Go through the data below and transcribe it exactly. Omit the images.

■ STUDY MATERIAL ■
┄┄┄┄┄┄

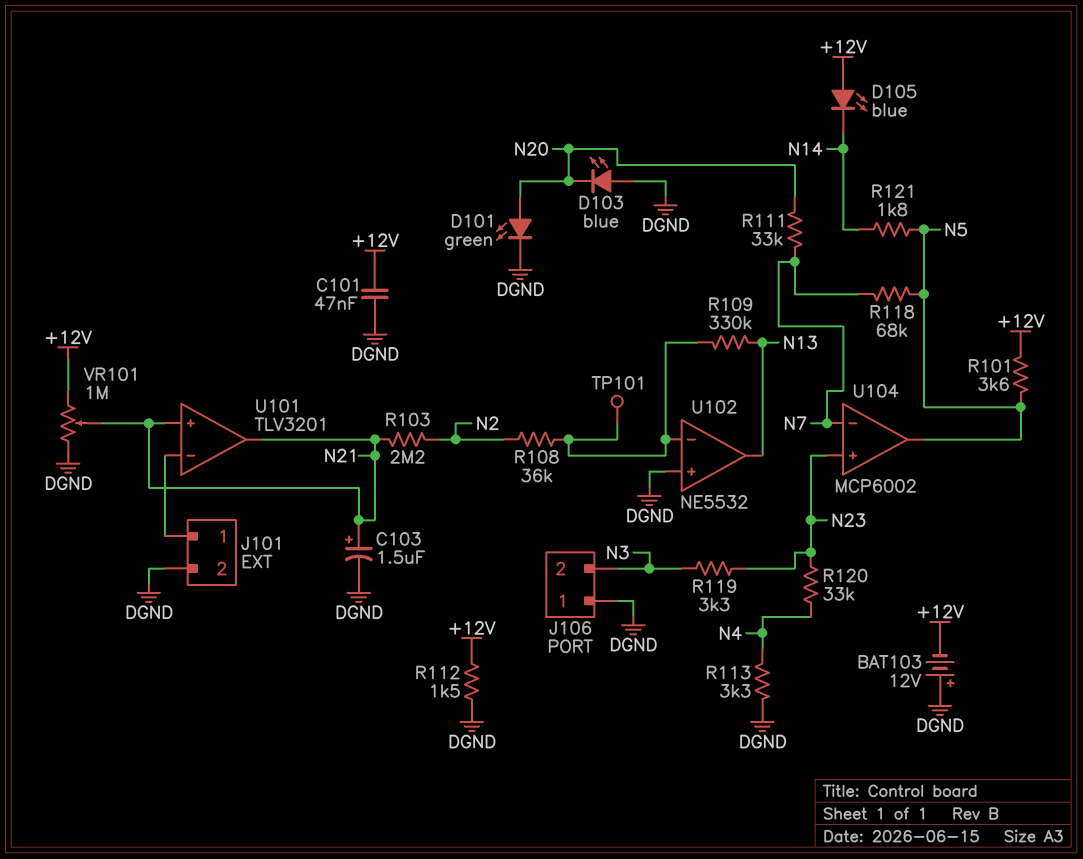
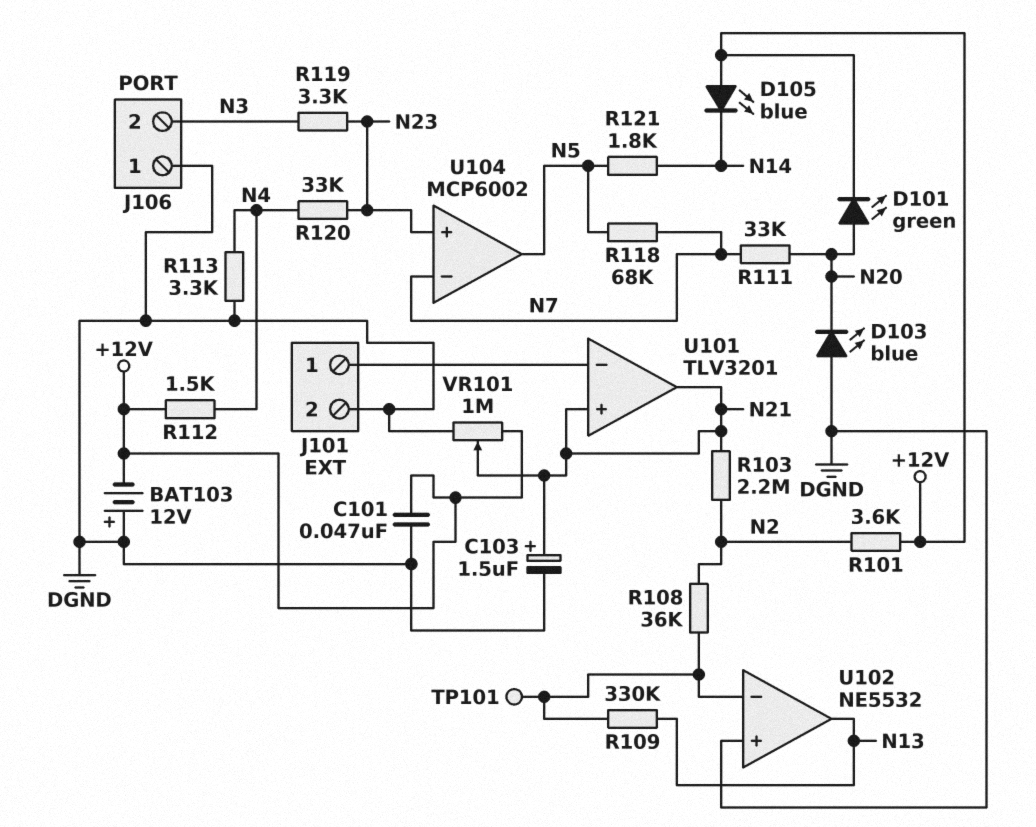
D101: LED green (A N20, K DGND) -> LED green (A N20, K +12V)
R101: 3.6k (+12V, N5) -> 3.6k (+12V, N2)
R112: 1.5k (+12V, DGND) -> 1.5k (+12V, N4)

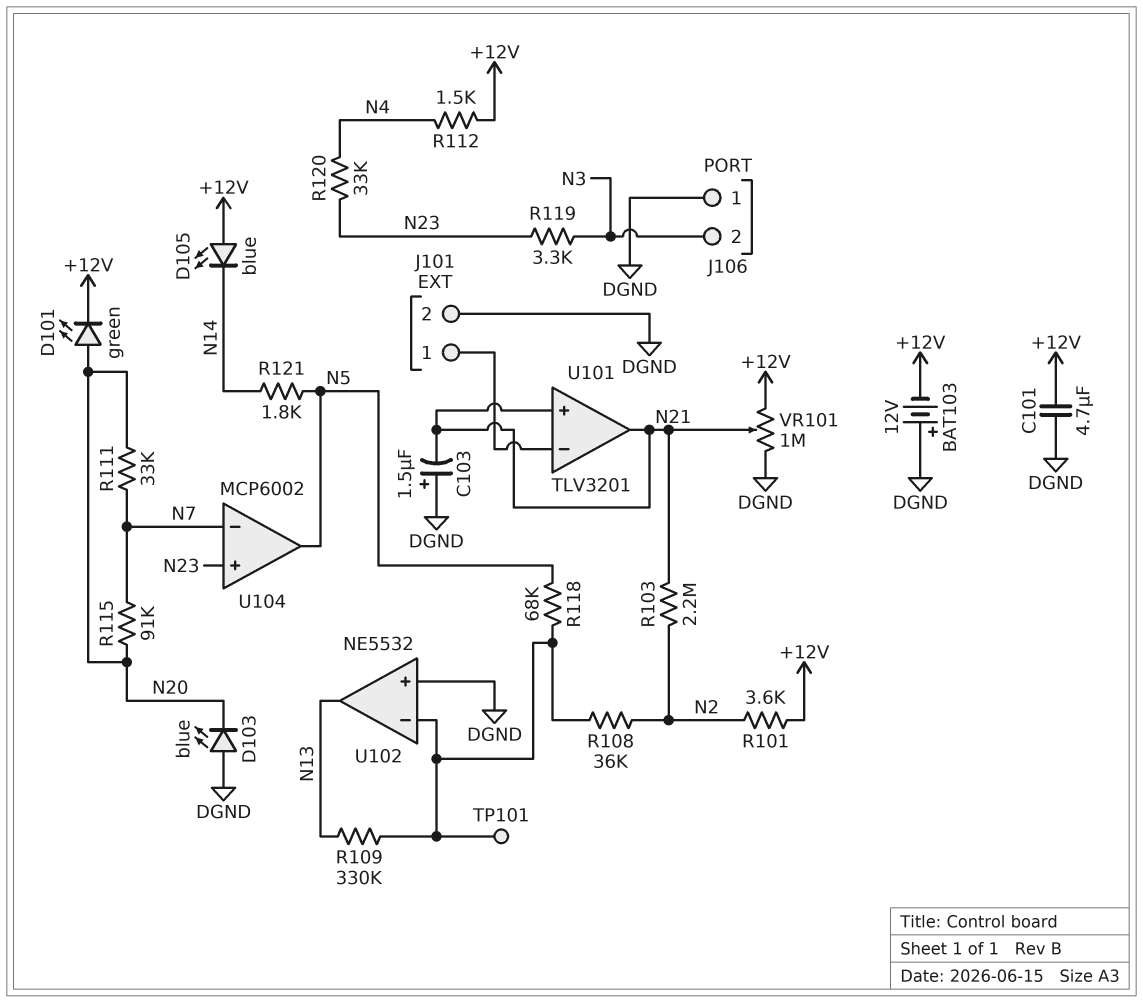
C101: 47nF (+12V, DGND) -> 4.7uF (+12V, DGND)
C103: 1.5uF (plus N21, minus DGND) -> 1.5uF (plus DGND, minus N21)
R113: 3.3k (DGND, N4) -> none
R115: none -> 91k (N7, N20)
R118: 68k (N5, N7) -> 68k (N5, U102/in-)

┄┄┄┄┄┄

■ ANSWER TO THIS PROBLEM ■
D101: LED green (A N20, K DGND) -> LED green (A N20, K +12V)
R101: 3.6k (+12V, N5) -> 3.6k (+12V, N2)
R112: 1.5k (+12V, DGND) -> 1.5k (+12V, N4)

C101: 47nF (+12V, DGND) -> 4.7uF (+12V, DGND)
C103: 1.5uF (plus N21, minus DGND) -> 1.5uF (plus DGND, minus N21)
R113: 3.3k (DGND, N4) -> none
R115: none -> 91k (N7, N20)
R118: 68k (N5, N7) -> 68k (N5, U102/in-)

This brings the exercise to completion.